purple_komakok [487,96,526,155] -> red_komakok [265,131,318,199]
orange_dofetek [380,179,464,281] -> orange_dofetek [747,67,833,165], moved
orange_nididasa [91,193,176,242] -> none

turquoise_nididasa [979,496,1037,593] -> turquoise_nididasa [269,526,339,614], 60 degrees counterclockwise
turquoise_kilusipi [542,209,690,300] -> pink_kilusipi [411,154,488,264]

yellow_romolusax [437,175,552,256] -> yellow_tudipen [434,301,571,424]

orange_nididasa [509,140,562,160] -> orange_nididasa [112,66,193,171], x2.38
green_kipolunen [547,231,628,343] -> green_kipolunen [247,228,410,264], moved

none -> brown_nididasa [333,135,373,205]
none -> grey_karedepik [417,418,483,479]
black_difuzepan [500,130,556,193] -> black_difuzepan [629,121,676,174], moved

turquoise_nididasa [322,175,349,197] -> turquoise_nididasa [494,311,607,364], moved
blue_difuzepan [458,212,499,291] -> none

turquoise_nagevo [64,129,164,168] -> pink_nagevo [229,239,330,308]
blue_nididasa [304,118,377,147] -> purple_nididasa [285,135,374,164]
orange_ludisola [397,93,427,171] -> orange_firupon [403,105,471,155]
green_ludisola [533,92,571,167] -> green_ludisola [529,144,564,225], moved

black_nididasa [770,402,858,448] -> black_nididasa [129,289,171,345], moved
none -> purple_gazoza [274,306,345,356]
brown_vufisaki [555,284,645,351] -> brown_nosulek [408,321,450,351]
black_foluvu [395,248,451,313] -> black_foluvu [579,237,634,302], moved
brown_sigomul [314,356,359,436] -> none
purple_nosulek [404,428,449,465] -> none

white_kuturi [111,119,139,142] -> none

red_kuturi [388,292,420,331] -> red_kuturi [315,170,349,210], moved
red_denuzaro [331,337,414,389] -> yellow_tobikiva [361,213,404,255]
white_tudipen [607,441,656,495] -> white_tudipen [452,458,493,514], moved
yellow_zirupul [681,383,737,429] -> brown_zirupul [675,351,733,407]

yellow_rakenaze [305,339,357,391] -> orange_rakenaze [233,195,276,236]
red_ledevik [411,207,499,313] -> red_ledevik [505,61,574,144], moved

Exercise goal => Transcribe the entries exactly, and make each line match the original.

Answer space =>
purple_komakok [487,96,526,155] -> red_komakok [265,131,318,199]
orange_dofetek [380,179,464,281] -> orange_dofetek [747,67,833,165], moved
orange_nididasa [91,193,176,242] -> none

turquoise_nididasa [979,496,1037,593] -> turquoise_nididasa [269,526,339,614], 60 degrees counterclockwise
turquoise_kilusipi [542,209,690,300] -> pink_kilusipi [411,154,488,264]

yellow_romolusax [437,175,552,256] -> yellow_tudipen [434,301,571,424]

orange_nididasa [509,140,562,160] -> orange_nididasa [112,66,193,171], x2.38
green_kipolunen [547,231,628,343] -> green_kipolunen [247,228,410,264], moved

none -> brown_nididasa [333,135,373,205]
none -> grey_karedepik [417,418,483,479]
black_difuzepan [500,130,556,193] -> black_difuzepan [629,121,676,174], moved

turquoise_nididasa [322,175,349,197] -> turquoise_nididasa [494,311,607,364], moved
blue_difuzepan [458,212,499,291] -> none

turquoise_nagevo [64,129,164,168] -> pink_nagevo [229,239,330,308]
blue_nididasa [304,118,377,147] -> purple_nididasa [285,135,374,164]
orange_ludisola [397,93,427,171] -> orange_firupon [403,105,471,155]
green_ludisola [533,92,571,167] -> green_ludisola [529,144,564,225], moved

black_nididasa [770,402,858,448] -> black_nididasa [129,289,171,345], moved
none -> purple_gazoza [274,306,345,356]
brown_vufisaki [555,284,645,351] -> brown_nosulek [408,321,450,351]
black_foluvu [395,248,451,313] -> black_foluvu [579,237,634,302], moved
brown_sigomul [314,356,359,436] -> none
purple_nosulek [404,428,449,465] -> none

white_kuturi [111,119,139,142] -> none

red_kuturi [388,292,420,331] -> red_kuturi [315,170,349,210], moved
red_denuzaro [331,337,414,389] -> yellow_tobikiva [361,213,404,255]
white_tudipen [607,441,656,495] -> white_tudipen [452,458,493,514], moved
yellow_zirupul [681,383,737,429] -> brown_zirupul [675,351,733,407]

yellow_rakenaze [305,339,357,391] -> orange_rakenaze [233,195,276,236]
red_ledevik [411,207,499,313] -> red_ledevik [505,61,574,144], moved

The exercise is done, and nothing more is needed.